» Task objective: Reproduce the records below without any change, starting at the first line and ending at the line that contains "Lahore: 11:50 -> 3:50". Include both of those lines.

[Dataset entries]
— BEGIN —

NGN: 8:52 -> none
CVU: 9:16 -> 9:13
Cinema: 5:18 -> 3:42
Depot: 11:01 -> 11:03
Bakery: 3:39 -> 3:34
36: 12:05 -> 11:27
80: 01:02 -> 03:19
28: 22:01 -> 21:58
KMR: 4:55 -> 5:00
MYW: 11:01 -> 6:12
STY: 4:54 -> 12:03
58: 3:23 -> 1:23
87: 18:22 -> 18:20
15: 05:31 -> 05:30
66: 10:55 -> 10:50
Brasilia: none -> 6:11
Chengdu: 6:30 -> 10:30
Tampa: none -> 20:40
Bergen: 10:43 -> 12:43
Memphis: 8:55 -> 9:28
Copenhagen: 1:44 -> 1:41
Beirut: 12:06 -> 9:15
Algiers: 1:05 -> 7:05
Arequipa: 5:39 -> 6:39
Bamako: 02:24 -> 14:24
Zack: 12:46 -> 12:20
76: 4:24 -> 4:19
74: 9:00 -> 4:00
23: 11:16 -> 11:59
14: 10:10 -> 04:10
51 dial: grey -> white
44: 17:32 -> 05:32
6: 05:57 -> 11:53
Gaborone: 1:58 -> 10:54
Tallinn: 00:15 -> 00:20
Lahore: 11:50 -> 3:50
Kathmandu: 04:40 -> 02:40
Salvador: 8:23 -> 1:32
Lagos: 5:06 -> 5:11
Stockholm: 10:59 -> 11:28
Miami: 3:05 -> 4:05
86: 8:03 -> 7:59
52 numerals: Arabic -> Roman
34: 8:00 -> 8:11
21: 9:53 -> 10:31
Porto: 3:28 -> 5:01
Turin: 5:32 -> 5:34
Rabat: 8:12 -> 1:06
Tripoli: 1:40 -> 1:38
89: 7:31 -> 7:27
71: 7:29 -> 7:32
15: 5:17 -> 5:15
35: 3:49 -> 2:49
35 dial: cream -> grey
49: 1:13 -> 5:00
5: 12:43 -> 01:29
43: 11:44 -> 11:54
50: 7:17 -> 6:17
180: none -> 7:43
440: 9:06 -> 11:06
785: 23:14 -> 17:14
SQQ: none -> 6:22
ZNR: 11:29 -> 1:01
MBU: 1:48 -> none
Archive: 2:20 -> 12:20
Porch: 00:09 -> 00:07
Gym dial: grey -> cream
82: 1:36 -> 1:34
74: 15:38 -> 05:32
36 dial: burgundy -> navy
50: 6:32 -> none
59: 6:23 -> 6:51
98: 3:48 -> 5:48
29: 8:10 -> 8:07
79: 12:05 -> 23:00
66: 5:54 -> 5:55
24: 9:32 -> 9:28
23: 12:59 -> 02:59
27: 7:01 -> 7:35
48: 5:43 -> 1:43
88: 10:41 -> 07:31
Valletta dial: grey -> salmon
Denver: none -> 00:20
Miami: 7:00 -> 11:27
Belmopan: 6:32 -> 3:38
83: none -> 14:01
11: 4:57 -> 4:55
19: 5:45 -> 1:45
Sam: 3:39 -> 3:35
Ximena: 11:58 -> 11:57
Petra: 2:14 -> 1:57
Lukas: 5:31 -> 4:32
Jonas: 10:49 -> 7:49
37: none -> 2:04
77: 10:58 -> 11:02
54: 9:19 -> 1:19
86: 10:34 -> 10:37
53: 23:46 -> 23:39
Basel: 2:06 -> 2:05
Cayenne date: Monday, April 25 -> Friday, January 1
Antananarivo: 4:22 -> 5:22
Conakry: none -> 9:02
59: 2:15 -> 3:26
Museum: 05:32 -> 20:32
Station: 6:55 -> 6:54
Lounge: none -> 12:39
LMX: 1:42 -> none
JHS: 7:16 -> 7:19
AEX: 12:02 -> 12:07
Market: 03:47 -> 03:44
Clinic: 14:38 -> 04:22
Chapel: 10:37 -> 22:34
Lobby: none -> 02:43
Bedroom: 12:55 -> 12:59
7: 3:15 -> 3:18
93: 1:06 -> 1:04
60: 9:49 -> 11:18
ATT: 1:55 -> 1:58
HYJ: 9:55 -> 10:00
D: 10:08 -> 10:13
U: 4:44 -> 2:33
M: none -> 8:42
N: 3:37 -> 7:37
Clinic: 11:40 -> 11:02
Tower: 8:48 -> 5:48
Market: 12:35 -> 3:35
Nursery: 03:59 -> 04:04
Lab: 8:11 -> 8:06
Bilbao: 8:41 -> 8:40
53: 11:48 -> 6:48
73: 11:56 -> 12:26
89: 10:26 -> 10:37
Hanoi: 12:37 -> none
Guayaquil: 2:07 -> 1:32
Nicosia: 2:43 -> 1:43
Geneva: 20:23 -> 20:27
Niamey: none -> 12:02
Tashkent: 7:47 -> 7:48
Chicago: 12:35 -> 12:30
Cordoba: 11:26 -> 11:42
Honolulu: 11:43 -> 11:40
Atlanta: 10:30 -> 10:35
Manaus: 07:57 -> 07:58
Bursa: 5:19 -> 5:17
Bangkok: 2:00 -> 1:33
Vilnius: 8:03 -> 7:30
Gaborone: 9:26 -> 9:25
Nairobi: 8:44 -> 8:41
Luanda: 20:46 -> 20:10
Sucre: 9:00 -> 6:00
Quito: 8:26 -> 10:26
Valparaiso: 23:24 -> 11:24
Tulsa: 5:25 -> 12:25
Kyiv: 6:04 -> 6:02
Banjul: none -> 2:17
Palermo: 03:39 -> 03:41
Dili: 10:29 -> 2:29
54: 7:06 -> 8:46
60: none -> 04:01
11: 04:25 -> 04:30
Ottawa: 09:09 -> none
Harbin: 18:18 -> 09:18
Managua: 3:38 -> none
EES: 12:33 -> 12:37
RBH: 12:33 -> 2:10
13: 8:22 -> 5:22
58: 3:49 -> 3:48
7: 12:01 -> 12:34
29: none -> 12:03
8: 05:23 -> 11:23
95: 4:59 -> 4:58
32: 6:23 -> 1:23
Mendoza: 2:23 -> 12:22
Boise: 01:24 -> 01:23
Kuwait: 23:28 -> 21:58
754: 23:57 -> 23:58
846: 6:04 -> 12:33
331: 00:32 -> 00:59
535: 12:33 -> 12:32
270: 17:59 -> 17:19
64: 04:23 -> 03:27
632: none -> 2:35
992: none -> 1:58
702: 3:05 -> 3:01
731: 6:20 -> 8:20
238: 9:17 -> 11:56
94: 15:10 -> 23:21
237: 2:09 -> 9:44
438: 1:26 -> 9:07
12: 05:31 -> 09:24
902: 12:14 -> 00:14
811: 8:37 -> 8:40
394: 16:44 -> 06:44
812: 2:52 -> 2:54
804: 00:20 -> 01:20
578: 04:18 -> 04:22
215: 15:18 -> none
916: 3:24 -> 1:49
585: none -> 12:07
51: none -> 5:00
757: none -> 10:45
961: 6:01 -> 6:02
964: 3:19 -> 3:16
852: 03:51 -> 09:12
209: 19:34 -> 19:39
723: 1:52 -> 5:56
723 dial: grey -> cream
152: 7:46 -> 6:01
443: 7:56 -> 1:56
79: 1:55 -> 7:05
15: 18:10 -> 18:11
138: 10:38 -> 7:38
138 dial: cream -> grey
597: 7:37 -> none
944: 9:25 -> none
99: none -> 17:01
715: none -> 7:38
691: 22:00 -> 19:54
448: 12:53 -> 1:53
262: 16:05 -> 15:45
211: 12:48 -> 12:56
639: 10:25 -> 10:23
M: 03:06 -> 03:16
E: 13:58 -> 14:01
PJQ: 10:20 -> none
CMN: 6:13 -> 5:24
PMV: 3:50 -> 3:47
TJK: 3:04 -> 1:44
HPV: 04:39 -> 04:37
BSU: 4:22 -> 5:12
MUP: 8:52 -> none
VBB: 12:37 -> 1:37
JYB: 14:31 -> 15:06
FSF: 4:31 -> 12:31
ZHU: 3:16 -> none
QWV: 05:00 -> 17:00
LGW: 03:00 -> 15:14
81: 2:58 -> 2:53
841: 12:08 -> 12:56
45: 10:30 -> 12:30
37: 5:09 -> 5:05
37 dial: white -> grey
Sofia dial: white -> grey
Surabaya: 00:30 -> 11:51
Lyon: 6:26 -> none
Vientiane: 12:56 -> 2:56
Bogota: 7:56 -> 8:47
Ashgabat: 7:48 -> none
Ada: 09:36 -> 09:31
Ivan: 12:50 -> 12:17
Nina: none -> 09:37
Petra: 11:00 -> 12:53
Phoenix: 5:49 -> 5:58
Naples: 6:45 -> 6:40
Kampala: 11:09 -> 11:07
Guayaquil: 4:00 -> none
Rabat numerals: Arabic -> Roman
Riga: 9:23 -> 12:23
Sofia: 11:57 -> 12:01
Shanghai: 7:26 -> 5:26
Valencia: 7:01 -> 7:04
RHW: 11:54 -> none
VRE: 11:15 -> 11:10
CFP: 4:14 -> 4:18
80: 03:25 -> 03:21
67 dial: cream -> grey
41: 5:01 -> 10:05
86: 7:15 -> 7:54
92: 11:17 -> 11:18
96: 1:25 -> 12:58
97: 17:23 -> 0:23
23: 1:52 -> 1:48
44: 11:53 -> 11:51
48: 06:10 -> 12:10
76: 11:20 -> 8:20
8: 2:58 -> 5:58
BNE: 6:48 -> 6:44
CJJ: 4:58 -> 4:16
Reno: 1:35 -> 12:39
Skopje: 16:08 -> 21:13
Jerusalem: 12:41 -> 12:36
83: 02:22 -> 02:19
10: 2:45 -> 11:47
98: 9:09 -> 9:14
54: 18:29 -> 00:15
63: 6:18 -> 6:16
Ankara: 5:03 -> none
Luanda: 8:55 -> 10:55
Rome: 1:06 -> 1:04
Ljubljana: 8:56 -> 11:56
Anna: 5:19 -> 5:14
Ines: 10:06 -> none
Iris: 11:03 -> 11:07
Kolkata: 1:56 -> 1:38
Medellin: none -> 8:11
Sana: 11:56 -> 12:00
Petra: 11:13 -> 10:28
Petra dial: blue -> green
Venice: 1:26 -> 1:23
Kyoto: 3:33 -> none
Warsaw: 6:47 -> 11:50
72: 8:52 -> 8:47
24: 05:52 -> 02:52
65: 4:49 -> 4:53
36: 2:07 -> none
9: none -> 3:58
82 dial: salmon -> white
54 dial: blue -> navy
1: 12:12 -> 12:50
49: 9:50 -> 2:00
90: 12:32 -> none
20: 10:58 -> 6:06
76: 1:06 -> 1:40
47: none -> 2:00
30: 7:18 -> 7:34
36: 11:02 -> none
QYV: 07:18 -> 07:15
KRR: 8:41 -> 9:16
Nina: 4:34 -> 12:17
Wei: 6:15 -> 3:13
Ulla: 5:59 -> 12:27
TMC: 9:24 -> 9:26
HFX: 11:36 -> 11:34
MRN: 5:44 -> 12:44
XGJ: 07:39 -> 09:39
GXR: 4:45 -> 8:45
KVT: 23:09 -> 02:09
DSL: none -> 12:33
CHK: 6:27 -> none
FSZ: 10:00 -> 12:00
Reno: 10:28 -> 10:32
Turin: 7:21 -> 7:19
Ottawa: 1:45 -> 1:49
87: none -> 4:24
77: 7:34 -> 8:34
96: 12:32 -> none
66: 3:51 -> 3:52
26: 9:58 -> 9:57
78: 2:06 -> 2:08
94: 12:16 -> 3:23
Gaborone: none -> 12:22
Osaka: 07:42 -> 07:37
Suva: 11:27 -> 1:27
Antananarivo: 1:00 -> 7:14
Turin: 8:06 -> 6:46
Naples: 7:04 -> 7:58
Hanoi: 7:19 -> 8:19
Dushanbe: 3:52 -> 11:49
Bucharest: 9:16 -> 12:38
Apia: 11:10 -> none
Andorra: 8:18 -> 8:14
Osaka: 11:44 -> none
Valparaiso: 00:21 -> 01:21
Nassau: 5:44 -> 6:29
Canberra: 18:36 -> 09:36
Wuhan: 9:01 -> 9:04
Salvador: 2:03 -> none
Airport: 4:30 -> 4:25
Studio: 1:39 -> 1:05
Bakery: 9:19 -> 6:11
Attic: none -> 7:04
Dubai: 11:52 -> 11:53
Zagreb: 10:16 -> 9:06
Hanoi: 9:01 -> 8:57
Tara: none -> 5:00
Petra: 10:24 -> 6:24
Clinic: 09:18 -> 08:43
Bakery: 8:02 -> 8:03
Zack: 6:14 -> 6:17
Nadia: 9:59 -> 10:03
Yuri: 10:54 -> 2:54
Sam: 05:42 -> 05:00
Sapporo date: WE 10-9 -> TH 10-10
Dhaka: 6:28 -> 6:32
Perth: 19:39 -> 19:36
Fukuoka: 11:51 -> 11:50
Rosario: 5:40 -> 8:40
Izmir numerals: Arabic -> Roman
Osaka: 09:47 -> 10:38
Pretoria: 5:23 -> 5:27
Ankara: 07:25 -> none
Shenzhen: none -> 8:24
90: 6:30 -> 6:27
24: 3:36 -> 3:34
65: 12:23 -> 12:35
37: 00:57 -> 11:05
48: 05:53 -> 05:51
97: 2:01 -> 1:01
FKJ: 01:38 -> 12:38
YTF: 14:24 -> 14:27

— END —

» Task result:
NGN: 8:52 -> none
CVU: 9:16 -> 9:13
Cinema: 5:18 -> 3:42
Depot: 11:01 -> 11:03
Bakery: 3:39 -> 3:34
36: 12:05 -> 11:27
80: 01:02 -> 03:19
28: 22:01 -> 21:58
KMR: 4:55 -> 5:00
MYW: 11:01 -> 6:12
STY: 4:54 -> 12:03
58: 3:23 -> 1:23
87: 18:22 -> 18:20
15: 05:31 -> 05:30
66: 10:55 -> 10:50
Brasilia: none -> 6:11
Chengdu: 6:30 -> 10:30
Tampa: none -> 20:40
Bergen: 10:43 -> 12:43
Memphis: 8:55 -> 9:28
Copenhagen: 1:44 -> 1:41
Beirut: 12:06 -> 9:15
Algiers: 1:05 -> 7:05
Arequipa: 5:39 -> 6:39
Bamako: 02:24 -> 14:24
Zack: 12:46 -> 12:20
76: 4:24 -> 4:19
74: 9:00 -> 4:00
23: 11:16 -> 11:59
14: 10:10 -> 04:10
51 dial: grey -> white
44: 17:32 -> 05:32
6: 05:57 -> 11:53
Gaborone: 1:58 -> 10:54
Tallinn: 00:15 -> 00:20
Lahore: 11:50 -> 3:50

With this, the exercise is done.